● Goal of the exercise
Look through the material and copy each line holding "none".

=====

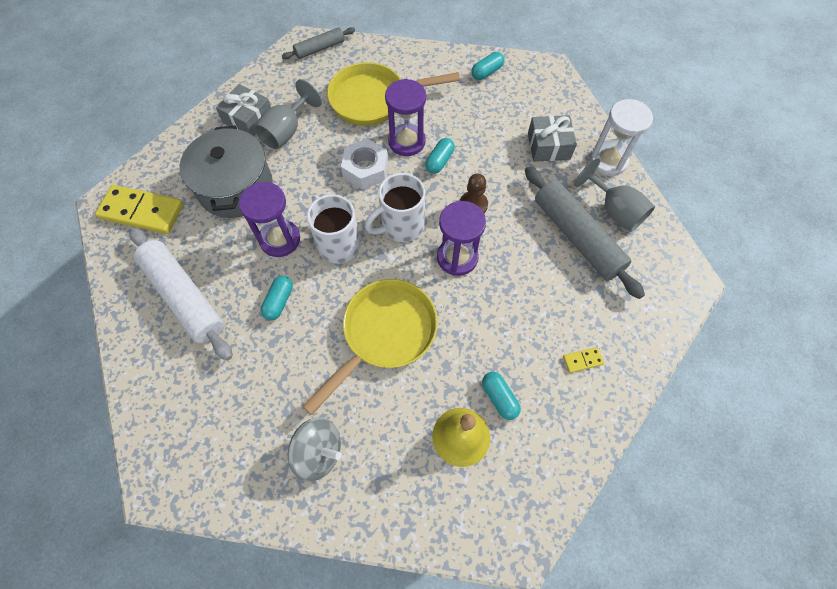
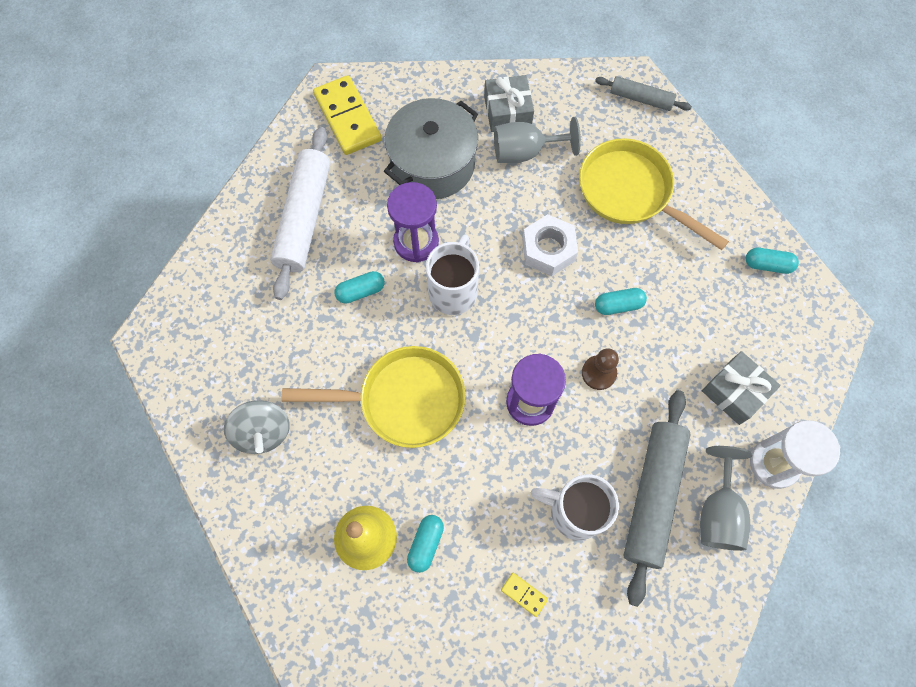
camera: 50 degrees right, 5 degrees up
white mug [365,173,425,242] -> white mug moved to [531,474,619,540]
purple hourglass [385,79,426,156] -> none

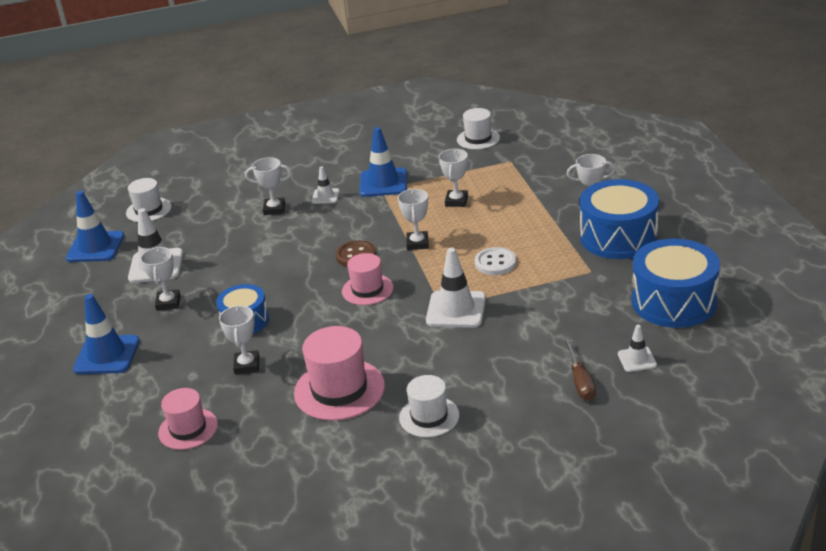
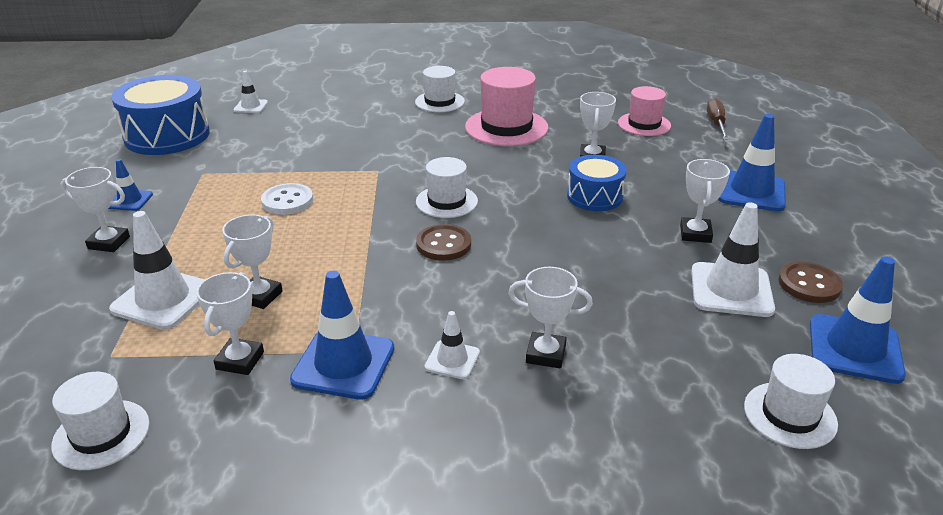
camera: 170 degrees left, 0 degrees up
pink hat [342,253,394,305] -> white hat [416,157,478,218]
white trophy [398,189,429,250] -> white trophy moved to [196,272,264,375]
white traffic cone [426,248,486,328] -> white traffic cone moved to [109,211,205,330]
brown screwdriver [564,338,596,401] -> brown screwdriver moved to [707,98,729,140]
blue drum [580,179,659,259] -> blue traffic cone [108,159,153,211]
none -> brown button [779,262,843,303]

=====

● Completed task
purple hourglass [385,79,426,156] -> none
none -> brown button [779,262,843,303]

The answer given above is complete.